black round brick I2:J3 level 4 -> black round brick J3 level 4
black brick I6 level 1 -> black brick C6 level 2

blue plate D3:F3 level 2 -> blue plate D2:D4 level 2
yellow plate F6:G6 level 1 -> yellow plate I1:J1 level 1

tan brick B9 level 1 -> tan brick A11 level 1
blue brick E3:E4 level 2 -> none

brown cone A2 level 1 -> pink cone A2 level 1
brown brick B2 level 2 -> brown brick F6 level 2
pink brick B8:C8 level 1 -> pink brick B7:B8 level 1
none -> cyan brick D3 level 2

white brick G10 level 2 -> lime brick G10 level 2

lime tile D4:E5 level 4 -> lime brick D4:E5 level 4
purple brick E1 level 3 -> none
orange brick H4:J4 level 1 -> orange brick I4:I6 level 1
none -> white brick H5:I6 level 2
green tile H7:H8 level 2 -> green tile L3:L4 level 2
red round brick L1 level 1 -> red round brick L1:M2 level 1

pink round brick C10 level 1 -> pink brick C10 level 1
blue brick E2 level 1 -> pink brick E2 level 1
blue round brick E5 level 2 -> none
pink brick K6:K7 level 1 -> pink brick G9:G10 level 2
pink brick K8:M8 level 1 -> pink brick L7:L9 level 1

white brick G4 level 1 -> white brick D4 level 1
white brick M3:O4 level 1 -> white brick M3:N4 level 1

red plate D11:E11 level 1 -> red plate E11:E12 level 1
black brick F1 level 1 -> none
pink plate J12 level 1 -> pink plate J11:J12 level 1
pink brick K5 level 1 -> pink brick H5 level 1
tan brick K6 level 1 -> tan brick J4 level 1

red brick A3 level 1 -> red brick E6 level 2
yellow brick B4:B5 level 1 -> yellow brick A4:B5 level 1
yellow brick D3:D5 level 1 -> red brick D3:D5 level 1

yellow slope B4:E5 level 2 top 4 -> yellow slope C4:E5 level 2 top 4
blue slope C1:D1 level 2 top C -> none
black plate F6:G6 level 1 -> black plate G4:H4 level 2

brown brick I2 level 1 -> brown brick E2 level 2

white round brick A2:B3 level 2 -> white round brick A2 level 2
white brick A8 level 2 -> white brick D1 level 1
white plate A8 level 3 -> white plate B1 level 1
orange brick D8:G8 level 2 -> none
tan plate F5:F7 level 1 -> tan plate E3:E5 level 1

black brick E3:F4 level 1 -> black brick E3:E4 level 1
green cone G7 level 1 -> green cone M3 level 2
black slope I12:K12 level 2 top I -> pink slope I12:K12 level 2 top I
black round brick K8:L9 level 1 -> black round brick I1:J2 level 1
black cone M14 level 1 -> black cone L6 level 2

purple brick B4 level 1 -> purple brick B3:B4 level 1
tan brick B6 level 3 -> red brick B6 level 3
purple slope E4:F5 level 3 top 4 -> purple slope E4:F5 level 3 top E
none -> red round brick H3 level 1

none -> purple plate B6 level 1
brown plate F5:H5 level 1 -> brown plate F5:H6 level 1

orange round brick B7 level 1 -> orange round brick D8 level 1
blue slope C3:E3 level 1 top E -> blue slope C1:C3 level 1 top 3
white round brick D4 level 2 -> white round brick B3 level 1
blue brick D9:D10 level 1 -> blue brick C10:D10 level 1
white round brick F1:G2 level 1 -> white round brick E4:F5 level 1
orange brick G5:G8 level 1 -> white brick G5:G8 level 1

==========

▸ What is expected: Only the lines from the one bearing "blue brick D9:D10" to the end of the material belong in the answer; set them down verbatim.

▸ Answer box:
blue brick D9:D10 level 1 -> blue brick C10:D10 level 1
white round brick F1:G2 level 1 -> white round brick E4:F5 level 1
orange brick G5:G8 level 1 -> white brick G5:G8 level 1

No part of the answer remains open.